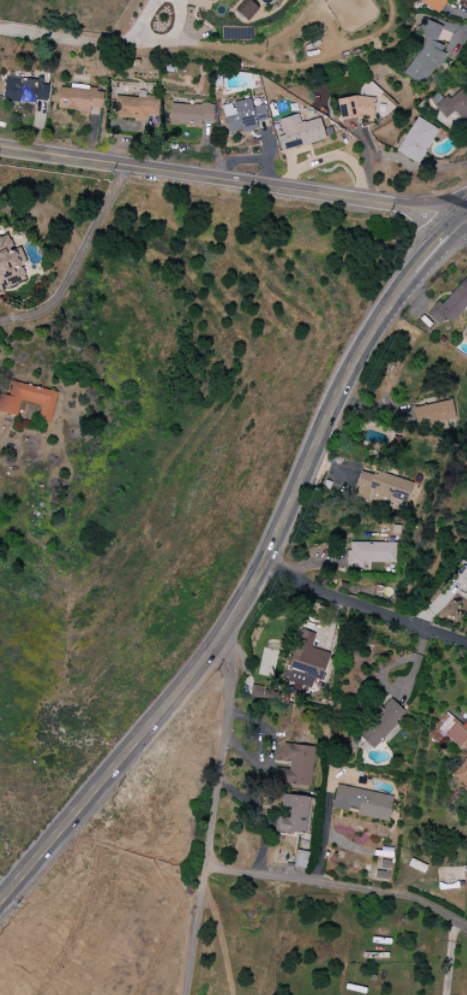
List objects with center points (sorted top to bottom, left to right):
building: (211, 0)
building: (199, 3)
building: (434, 4)
building: (247, 10)
road: (86, 45)
building: (426, 53)
building: (25, 90)
building: (80, 99)
building: (455, 105)
building: (136, 107)
building: (356, 108)
building: (190, 114)
building: (242, 116)
building: (299, 132)
building: (417, 140)
road: (365, 164)
road: (414, 167)
road: (230, 182)
road: (462, 220)
road: (462, 227)
road: (435, 248)
road: (78, 261)
building: (9, 262)
building: (450, 305)
building: (466, 340)
building: (28, 400)
building: (434, 416)
building: (383, 489)
building: (370, 553)
building: (466, 580)
road: (235, 604)
road: (361, 606)
building: (306, 661)
building: (380, 723)
building: (448, 730)
building: (295, 765)
building: (461, 774)
building: (363, 802)
road: (214, 814)
building: (295, 814)
road: (323, 832)
building: (300, 859)
road: (339, 888)
road: (446, 956)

■ ■ ■ ■

Required action: Return every line of the records exactly as given, pictures excluded.

Task output:
List objects with center points (sorted top to bottom, left to right):
building: (211, 0)
building: (199, 3)
building: (434, 4)
building: (247, 10)
road: (86, 45)
building: (426, 53)
building: (25, 90)
building: (80, 99)
building: (455, 105)
building: (136, 107)
building: (356, 108)
building: (190, 114)
building: (242, 116)
building: (299, 132)
building: (417, 140)
road: (365, 164)
road: (414, 167)
road: (230, 182)
road: (462, 220)
road: (462, 227)
road: (435, 248)
road: (78, 261)
building: (9, 262)
building: (450, 305)
building: (466, 340)
building: (28, 400)
building: (434, 416)
building: (383, 489)
building: (370, 553)
building: (466, 580)
road: (235, 604)
road: (361, 606)
building: (306, 661)
building: (380, 723)
building: (448, 730)
building: (295, 765)
building: (461, 774)
building: (363, 802)
road: (214, 814)
building: (295, 814)
road: (323, 832)
building: (300, 859)
road: (339, 888)
road: (446, 956)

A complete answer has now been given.